Below is a listing from which only part is wanted; return exactly the lines from the one with "C205: 330nF (+9V, 0V) -> 330nF (0V, J204/5)" up to and including the one with "R203: 18k (+9V, N_5) -> 15k (+9V, N_5)".

- **The input**:
===
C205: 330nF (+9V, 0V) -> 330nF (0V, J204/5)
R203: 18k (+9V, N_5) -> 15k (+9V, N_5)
===
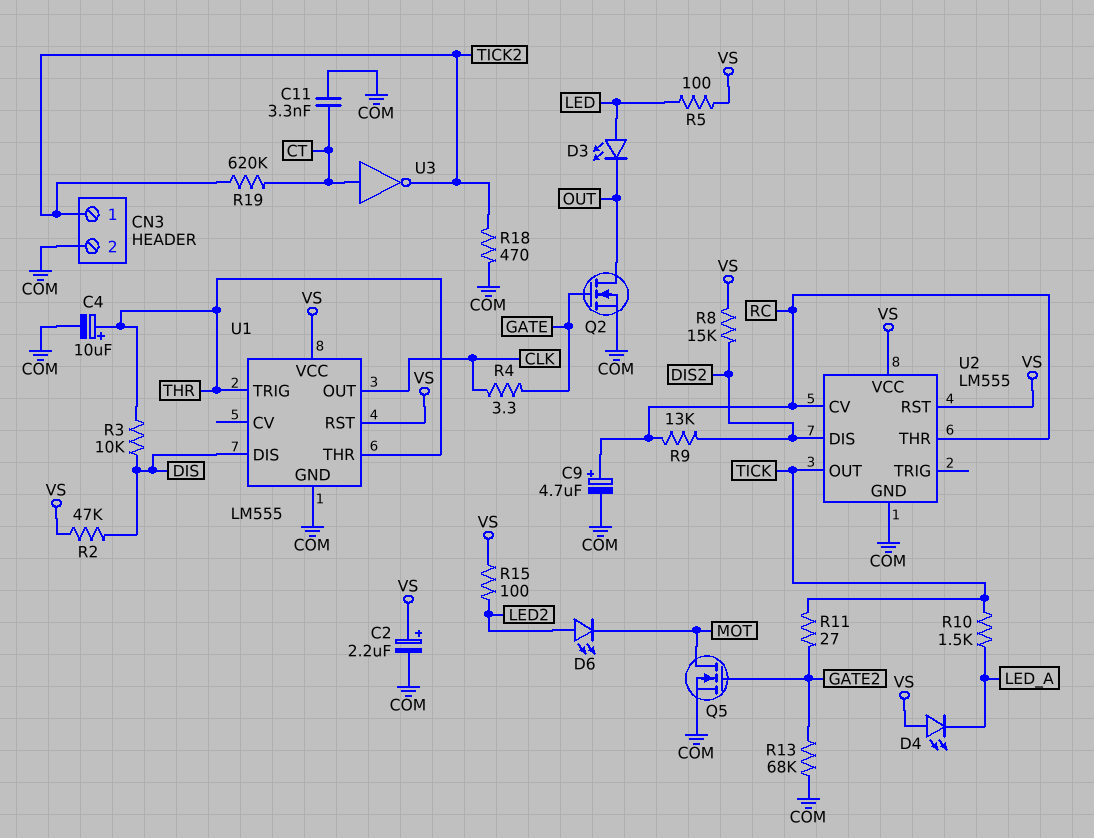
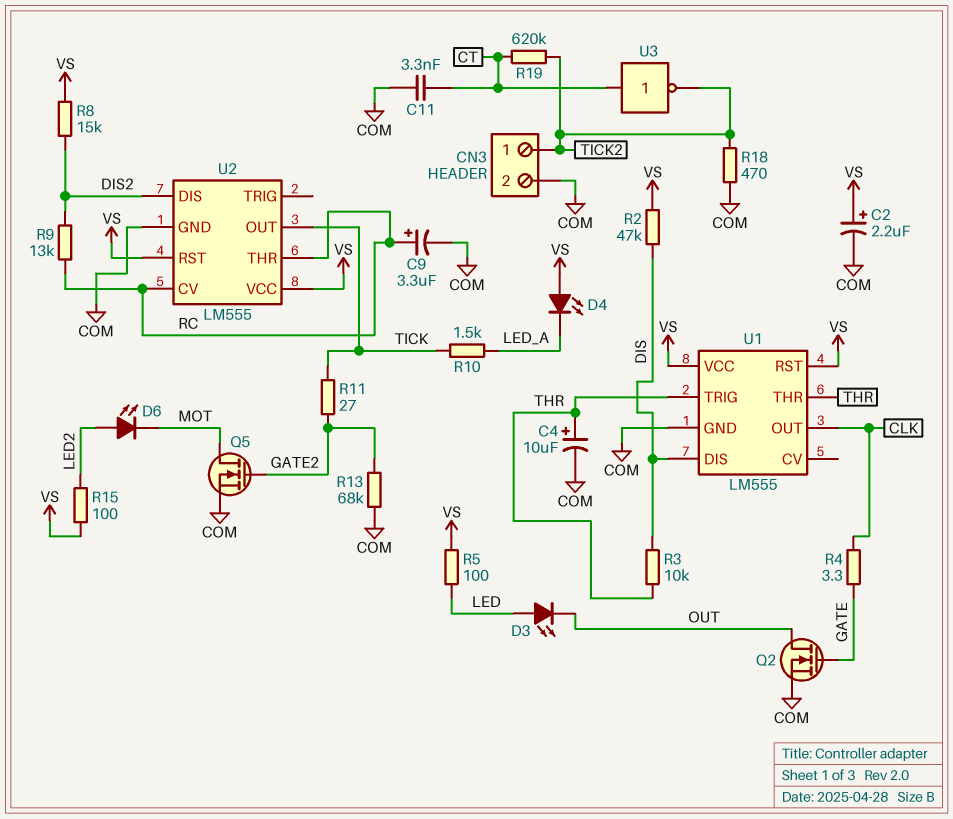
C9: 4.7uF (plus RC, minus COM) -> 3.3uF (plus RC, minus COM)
===
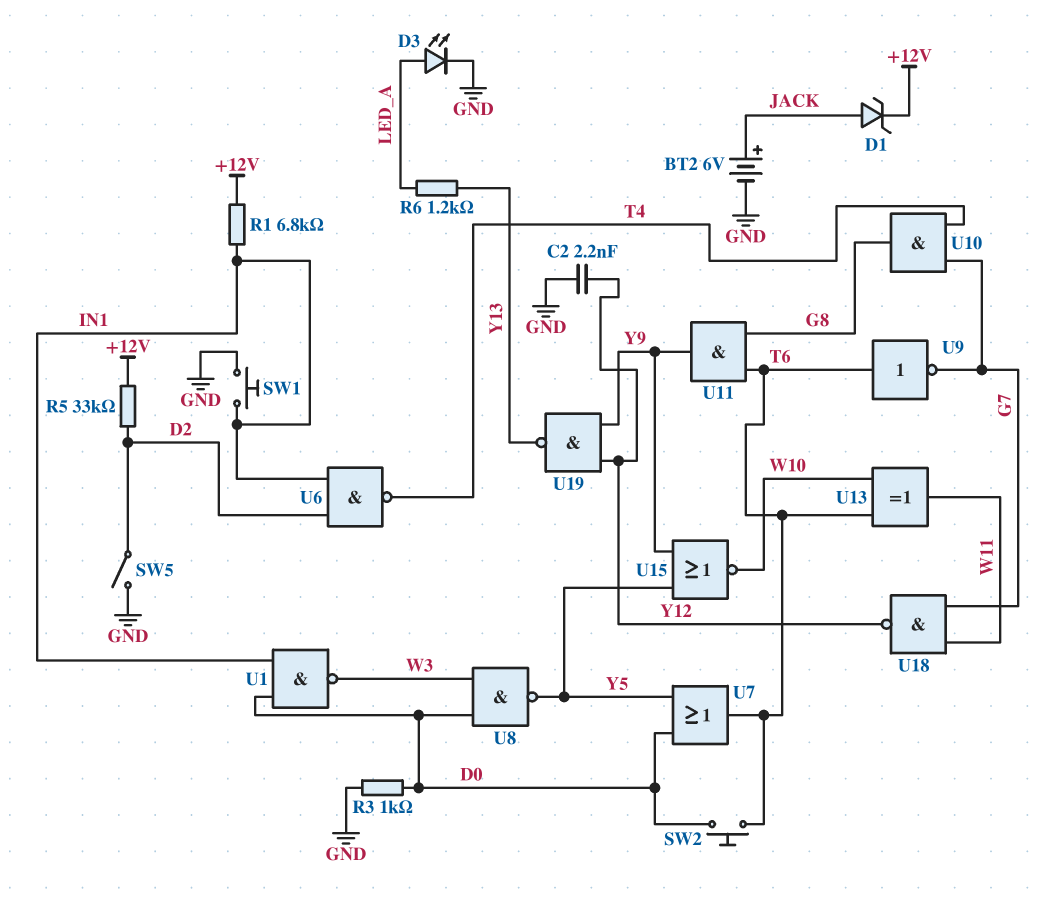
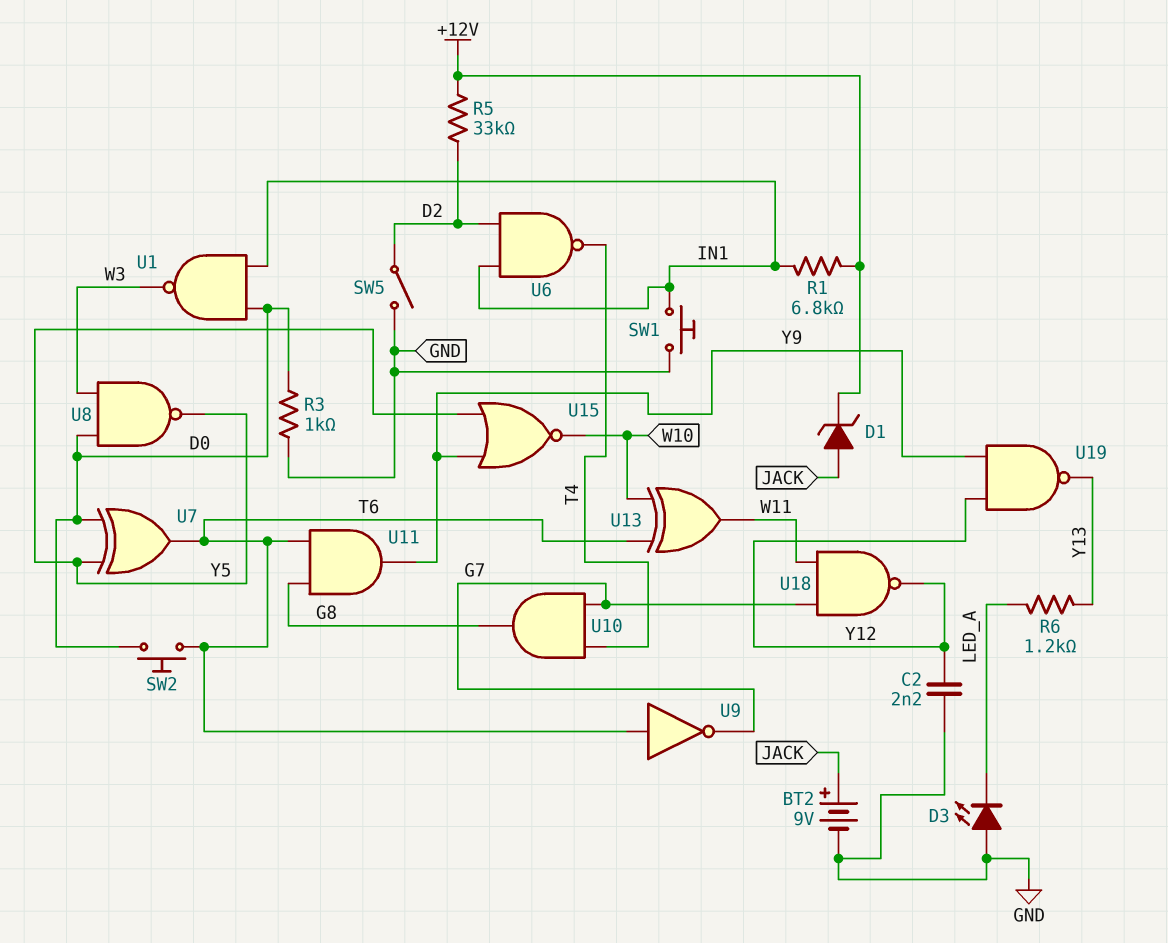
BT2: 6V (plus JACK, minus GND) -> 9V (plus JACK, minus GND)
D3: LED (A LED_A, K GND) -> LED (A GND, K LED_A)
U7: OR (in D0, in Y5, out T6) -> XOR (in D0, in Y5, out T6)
===
- **Final answer**:
C205: 330nF (+9V, 0V) -> 330nF (0V, J204/5)
R203: 18k (+9V, N_5) -> 15k (+9V, N_5)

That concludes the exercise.